**Problem to work on**
Your task is to find every line of the listing that includes "none" and copy it.

• • • • • • •

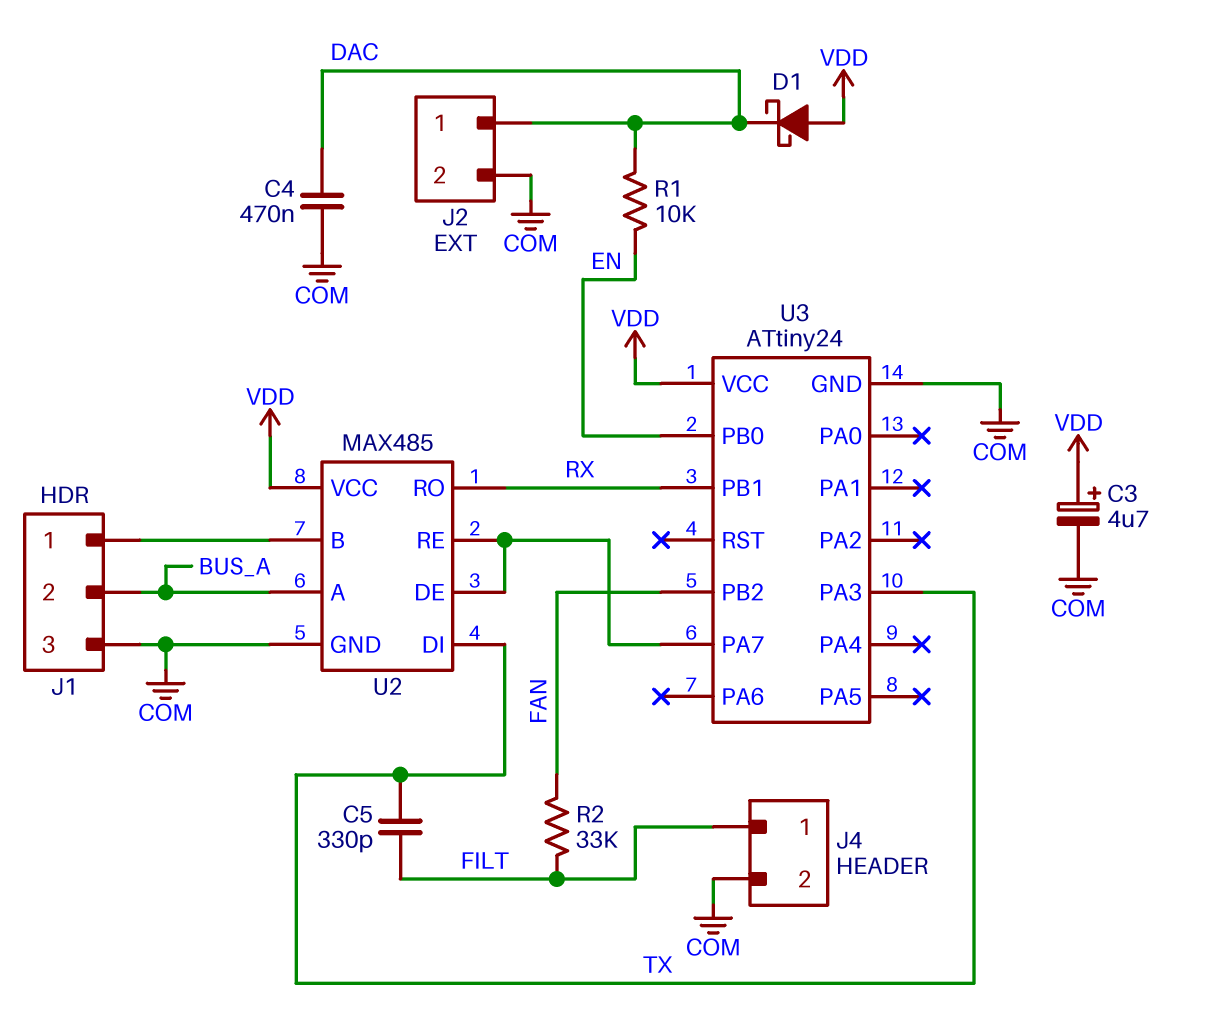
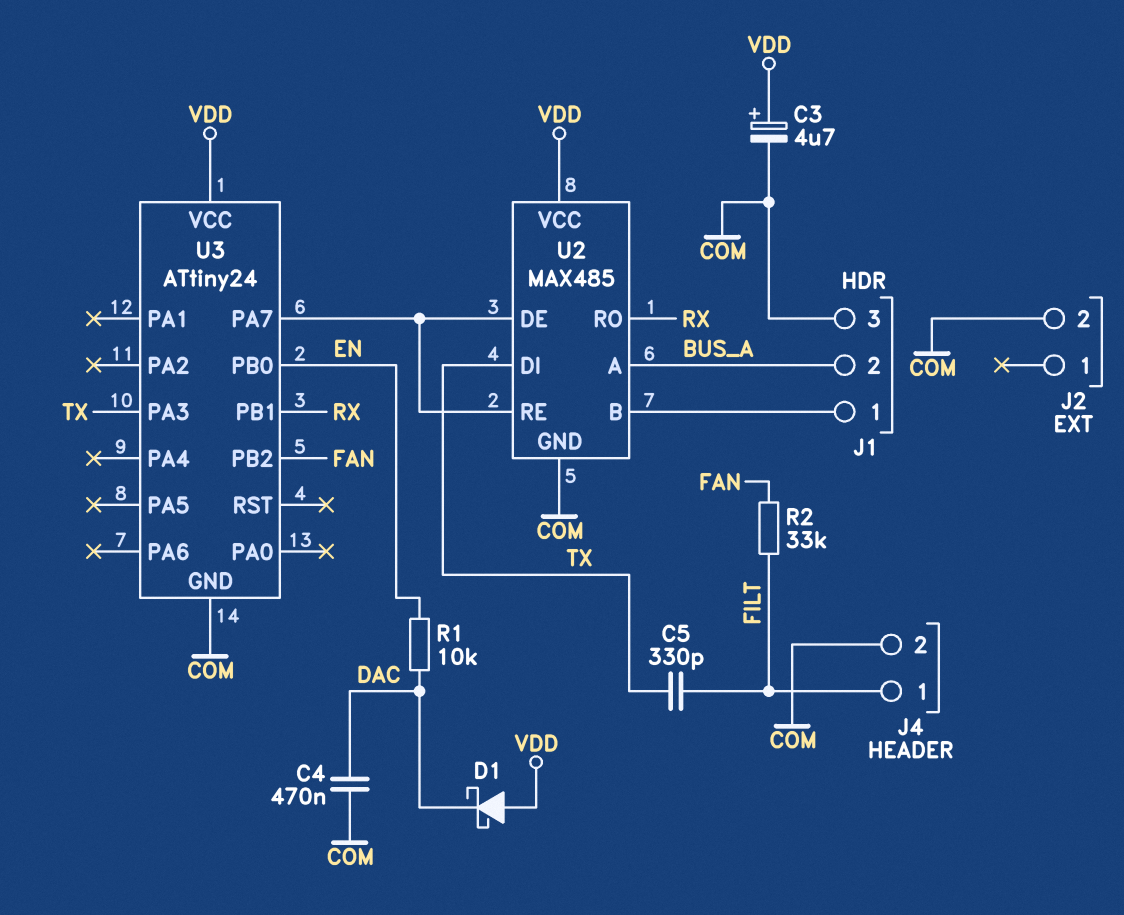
J2 pin 1: DAC -> none

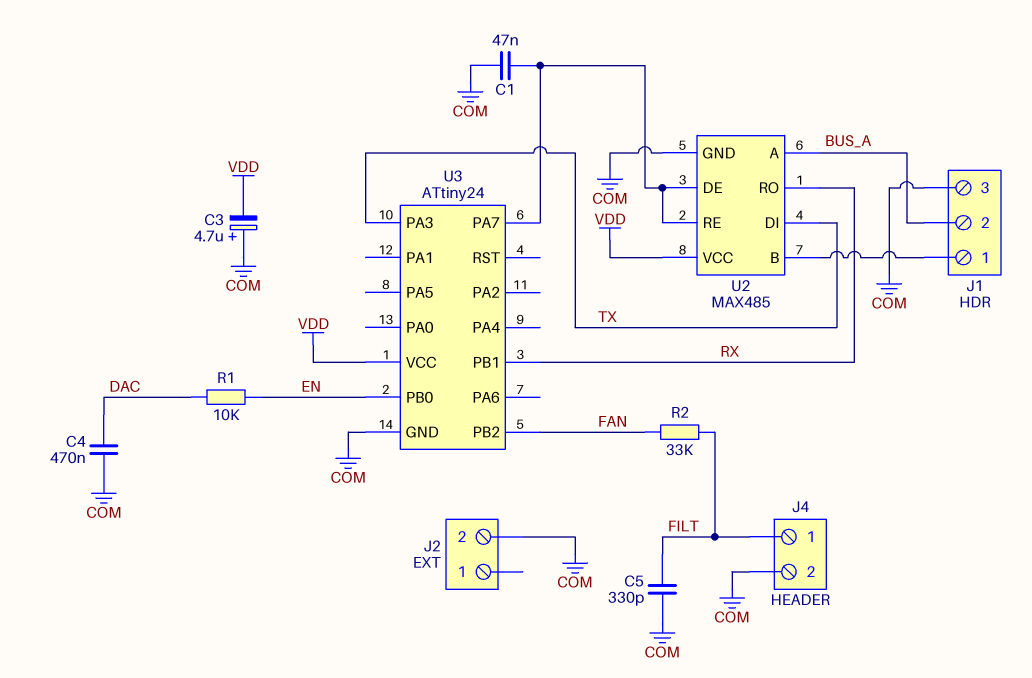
C1: none -> 47nF (COM, U2/DE)
C3: 4.7uF (plus VDD, minus COM) -> 4.7uF (plus COM, minus VDD)
C5: 330pF (FILT, TX) -> 330pF (COM, FILT)
D1: schottky (A VDD, K DAC) -> none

• • • • • • •

**Result of this exercise**
J2 pin 1: DAC -> none
C1: none -> 47nF (COM, U2/DE)
D1: schottky (A VDD, K DAC) -> none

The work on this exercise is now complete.